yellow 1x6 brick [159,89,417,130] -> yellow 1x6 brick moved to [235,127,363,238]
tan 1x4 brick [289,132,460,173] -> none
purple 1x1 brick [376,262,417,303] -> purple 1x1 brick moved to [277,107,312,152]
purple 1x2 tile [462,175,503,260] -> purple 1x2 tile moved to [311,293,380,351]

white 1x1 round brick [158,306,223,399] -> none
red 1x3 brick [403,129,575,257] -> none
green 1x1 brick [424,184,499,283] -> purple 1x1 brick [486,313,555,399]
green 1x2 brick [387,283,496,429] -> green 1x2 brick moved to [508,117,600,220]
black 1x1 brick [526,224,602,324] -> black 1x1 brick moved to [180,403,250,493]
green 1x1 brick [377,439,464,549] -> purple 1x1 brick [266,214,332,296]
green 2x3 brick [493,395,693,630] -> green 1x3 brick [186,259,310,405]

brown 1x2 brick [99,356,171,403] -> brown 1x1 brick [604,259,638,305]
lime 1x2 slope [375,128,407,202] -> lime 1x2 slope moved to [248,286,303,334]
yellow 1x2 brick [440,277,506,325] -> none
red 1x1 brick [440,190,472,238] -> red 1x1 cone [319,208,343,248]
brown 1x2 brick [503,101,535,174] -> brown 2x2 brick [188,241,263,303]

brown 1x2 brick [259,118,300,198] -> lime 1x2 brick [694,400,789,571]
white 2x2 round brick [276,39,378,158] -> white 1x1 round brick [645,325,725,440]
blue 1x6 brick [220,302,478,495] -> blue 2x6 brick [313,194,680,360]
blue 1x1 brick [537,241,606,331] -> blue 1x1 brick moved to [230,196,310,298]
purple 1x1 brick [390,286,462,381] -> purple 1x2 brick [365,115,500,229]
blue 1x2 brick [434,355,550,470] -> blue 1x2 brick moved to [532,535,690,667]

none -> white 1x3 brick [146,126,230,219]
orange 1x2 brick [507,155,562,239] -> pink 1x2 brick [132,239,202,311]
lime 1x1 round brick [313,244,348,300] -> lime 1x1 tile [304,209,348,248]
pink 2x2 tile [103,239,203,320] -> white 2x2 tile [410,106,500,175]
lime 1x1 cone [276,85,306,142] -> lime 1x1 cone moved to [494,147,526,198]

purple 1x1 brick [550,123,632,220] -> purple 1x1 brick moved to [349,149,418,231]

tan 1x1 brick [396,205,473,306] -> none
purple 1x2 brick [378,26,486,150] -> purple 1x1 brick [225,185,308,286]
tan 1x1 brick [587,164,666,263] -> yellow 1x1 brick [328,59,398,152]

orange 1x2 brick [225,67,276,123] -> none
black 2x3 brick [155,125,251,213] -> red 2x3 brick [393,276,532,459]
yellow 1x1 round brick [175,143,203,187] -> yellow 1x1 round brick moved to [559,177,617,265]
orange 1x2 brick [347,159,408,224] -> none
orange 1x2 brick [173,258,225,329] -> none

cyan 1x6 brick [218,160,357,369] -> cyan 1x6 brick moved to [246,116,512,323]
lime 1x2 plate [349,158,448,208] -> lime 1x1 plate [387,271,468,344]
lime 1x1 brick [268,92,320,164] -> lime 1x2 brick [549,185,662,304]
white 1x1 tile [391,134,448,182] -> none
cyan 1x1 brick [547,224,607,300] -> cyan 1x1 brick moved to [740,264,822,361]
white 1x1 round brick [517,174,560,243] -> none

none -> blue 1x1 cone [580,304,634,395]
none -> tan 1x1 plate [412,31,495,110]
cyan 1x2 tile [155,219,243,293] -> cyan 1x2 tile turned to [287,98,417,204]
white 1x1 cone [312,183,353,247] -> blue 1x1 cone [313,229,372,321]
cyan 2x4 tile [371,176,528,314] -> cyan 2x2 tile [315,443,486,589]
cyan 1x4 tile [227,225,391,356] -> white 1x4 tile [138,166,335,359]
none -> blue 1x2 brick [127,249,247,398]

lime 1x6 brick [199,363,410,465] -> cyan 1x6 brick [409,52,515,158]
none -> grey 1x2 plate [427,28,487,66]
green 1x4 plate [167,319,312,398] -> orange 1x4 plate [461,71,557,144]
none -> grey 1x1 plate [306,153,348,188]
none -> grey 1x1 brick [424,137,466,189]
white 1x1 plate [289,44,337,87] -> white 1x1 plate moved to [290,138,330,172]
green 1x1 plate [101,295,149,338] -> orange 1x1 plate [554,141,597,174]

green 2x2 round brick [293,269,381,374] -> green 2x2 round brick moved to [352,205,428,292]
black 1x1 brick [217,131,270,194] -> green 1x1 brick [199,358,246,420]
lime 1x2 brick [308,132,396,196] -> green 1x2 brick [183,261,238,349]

What you should do: Within the data above, the lines from the one with "purple 1x1 brick [390,286,462,381]" to the one with "green 2x2 round brick [293,269,381,374]" must be repeated exactly; no other line belongs in the answer.

Solution for this problem:
purple 1x1 brick [390,286,462,381] -> purple 1x2 brick [365,115,500,229]
blue 1x2 brick [434,355,550,470] -> blue 1x2 brick moved to [532,535,690,667]

none -> white 1x3 brick [146,126,230,219]
orange 1x2 brick [507,155,562,239] -> pink 1x2 brick [132,239,202,311]
lime 1x1 round brick [313,244,348,300] -> lime 1x1 tile [304,209,348,248]
pink 2x2 tile [103,239,203,320] -> white 2x2 tile [410,106,500,175]
lime 1x1 cone [276,85,306,142] -> lime 1x1 cone moved to [494,147,526,198]

purple 1x1 brick [550,123,632,220] -> purple 1x1 brick moved to [349,149,418,231]

tan 1x1 brick [396,205,473,306] -> none
purple 1x2 brick [378,26,486,150] -> purple 1x1 brick [225,185,308,286]
tan 1x1 brick [587,164,666,263] -> yellow 1x1 brick [328,59,398,152]

orange 1x2 brick [225,67,276,123] -> none
black 2x3 brick [155,125,251,213] -> red 2x3 brick [393,276,532,459]
yellow 1x1 round brick [175,143,203,187] -> yellow 1x1 round brick moved to [559,177,617,265]
orange 1x2 brick [347,159,408,224] -> none
orange 1x2 brick [173,258,225,329] -> none

cyan 1x6 brick [218,160,357,369] -> cyan 1x6 brick moved to [246,116,512,323]
lime 1x2 plate [349,158,448,208] -> lime 1x1 plate [387,271,468,344]
lime 1x1 brick [268,92,320,164] -> lime 1x2 brick [549,185,662,304]
white 1x1 tile [391,134,448,182] -> none
cyan 1x1 brick [547,224,607,300] -> cyan 1x1 brick moved to [740,264,822,361]
white 1x1 round brick [517,174,560,243] -> none

none -> blue 1x1 cone [580,304,634,395]
none -> tan 1x1 plate [412,31,495,110]
cyan 1x2 tile [155,219,243,293] -> cyan 1x2 tile turned to [287,98,417,204]
white 1x1 cone [312,183,353,247] -> blue 1x1 cone [313,229,372,321]
cyan 2x4 tile [371,176,528,314] -> cyan 2x2 tile [315,443,486,589]
cyan 1x4 tile [227,225,391,356] -> white 1x4 tile [138,166,335,359]
none -> blue 1x2 brick [127,249,247,398]

lime 1x6 brick [199,363,410,465] -> cyan 1x6 brick [409,52,515,158]
none -> grey 1x2 plate [427,28,487,66]
green 1x4 plate [167,319,312,398] -> orange 1x4 plate [461,71,557,144]
none -> grey 1x1 plate [306,153,348,188]
none -> grey 1x1 brick [424,137,466,189]
white 1x1 plate [289,44,337,87] -> white 1x1 plate moved to [290,138,330,172]
green 1x1 plate [101,295,149,338] -> orange 1x1 plate [554,141,597,174]

green 2x2 round brick [293,269,381,374] -> green 2x2 round brick moved to [352,205,428,292]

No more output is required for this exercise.